### [Work request]
Your copy of the listing should match it exactly, only without pictures.

### [Data records]
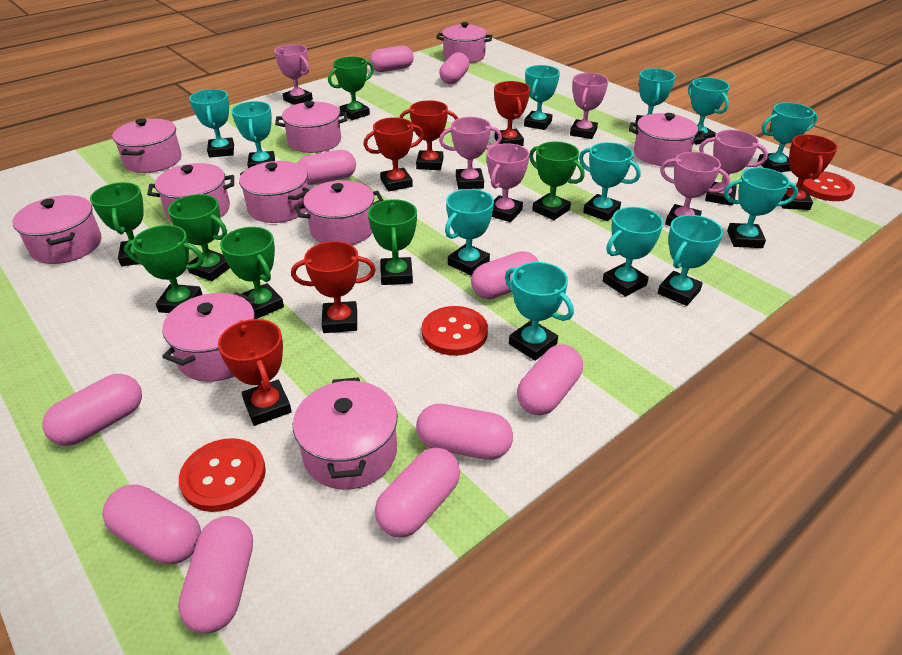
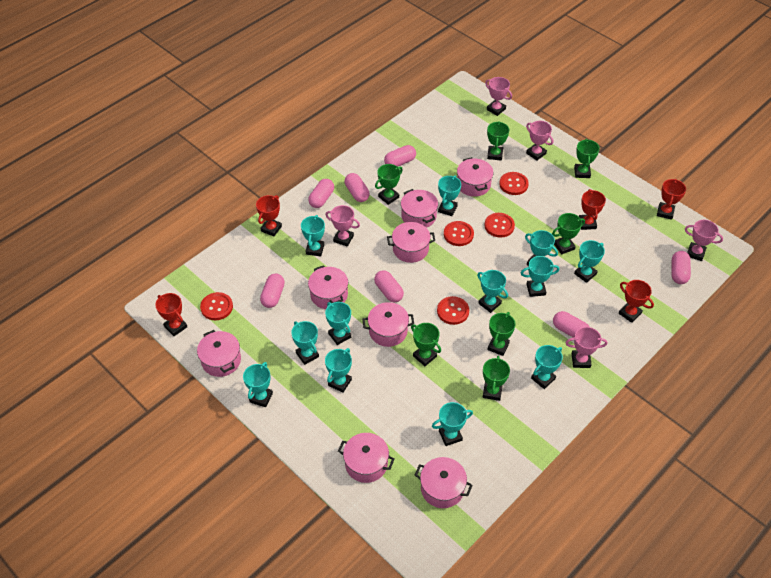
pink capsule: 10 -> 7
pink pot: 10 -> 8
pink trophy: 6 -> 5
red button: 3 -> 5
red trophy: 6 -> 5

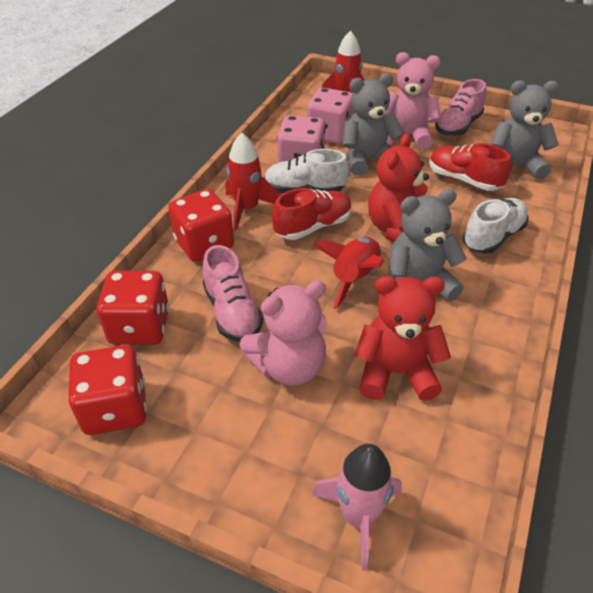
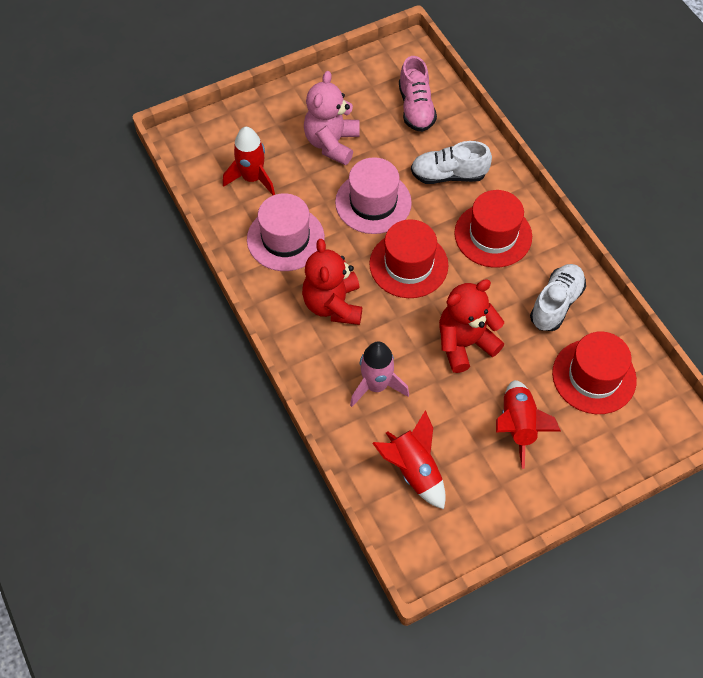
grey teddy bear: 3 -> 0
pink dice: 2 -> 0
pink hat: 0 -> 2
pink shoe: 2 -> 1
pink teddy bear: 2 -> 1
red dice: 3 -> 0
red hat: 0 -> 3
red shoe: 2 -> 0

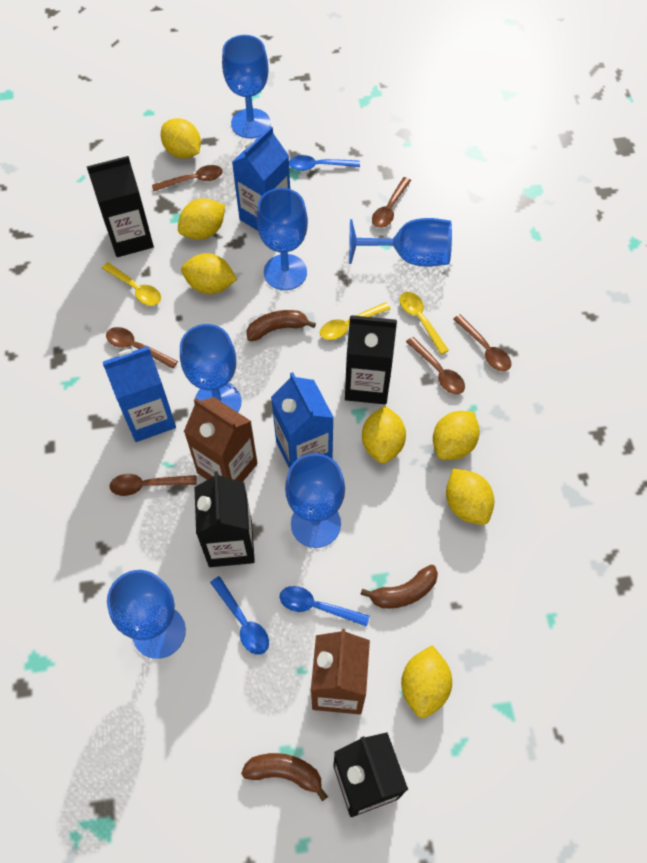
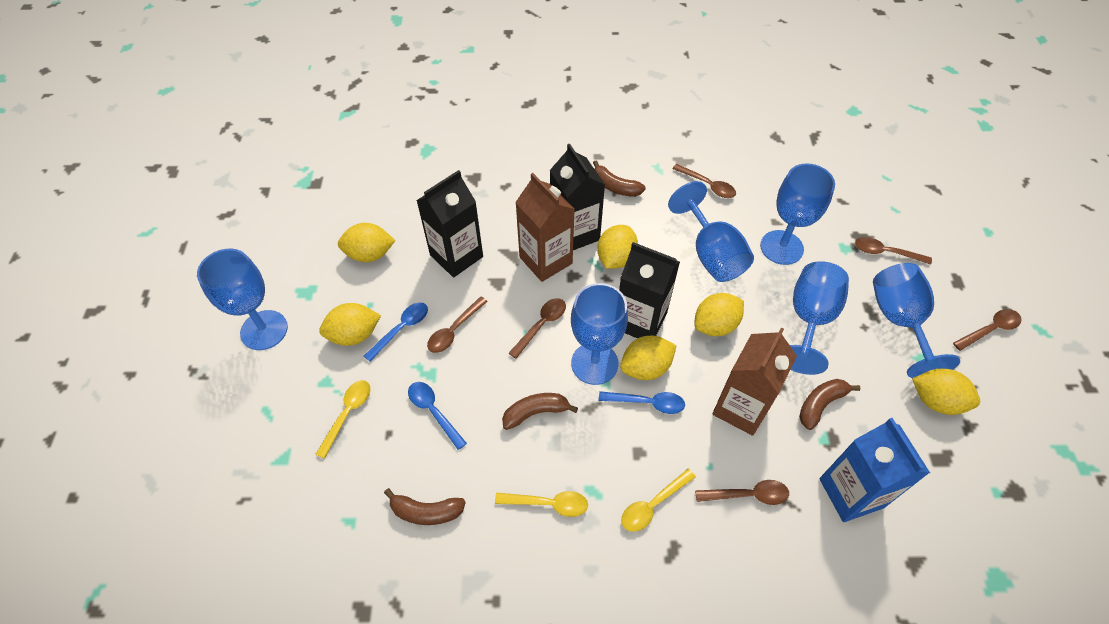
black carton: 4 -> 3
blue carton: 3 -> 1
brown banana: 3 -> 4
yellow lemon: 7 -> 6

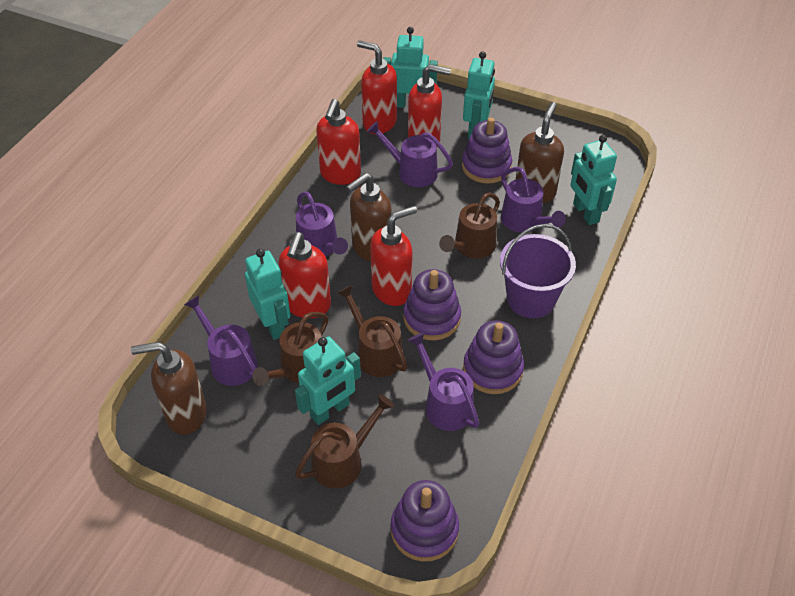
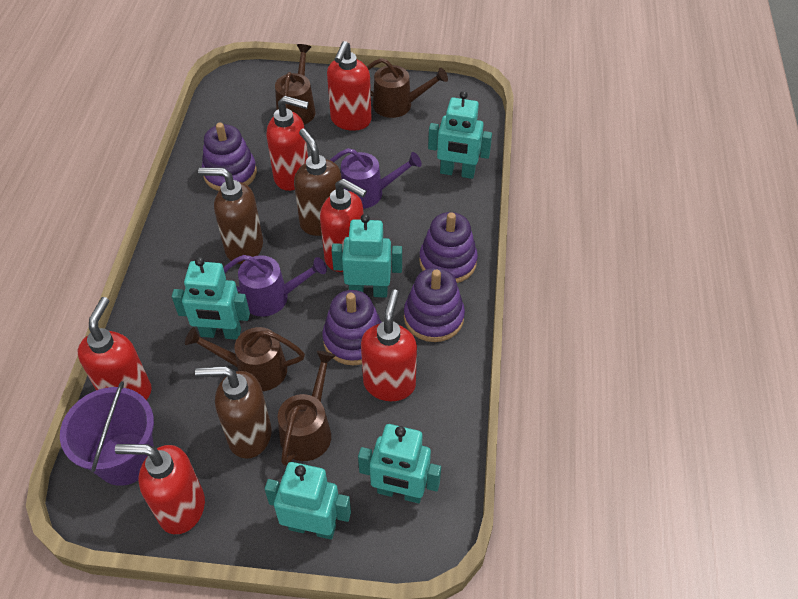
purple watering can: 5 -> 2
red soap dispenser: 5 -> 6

### [Response area]
pink capsule: 10 -> 7
pink pot: 10 -> 8
pink trophy: 6 -> 5
red button: 3 -> 5
red trophy: 6 -> 5

grey teddy bear: 3 -> 0
pink dice: 2 -> 0
pink hat: 0 -> 2
pink shoe: 2 -> 1
pink teddy bear: 2 -> 1
red dice: 3 -> 0
red hat: 0 -> 3
red shoe: 2 -> 0

black carton: 4 -> 3
blue carton: 3 -> 1
brown banana: 3 -> 4
yellow lemon: 7 -> 6

purple watering can: 5 -> 2
red soap dispenser: 5 -> 6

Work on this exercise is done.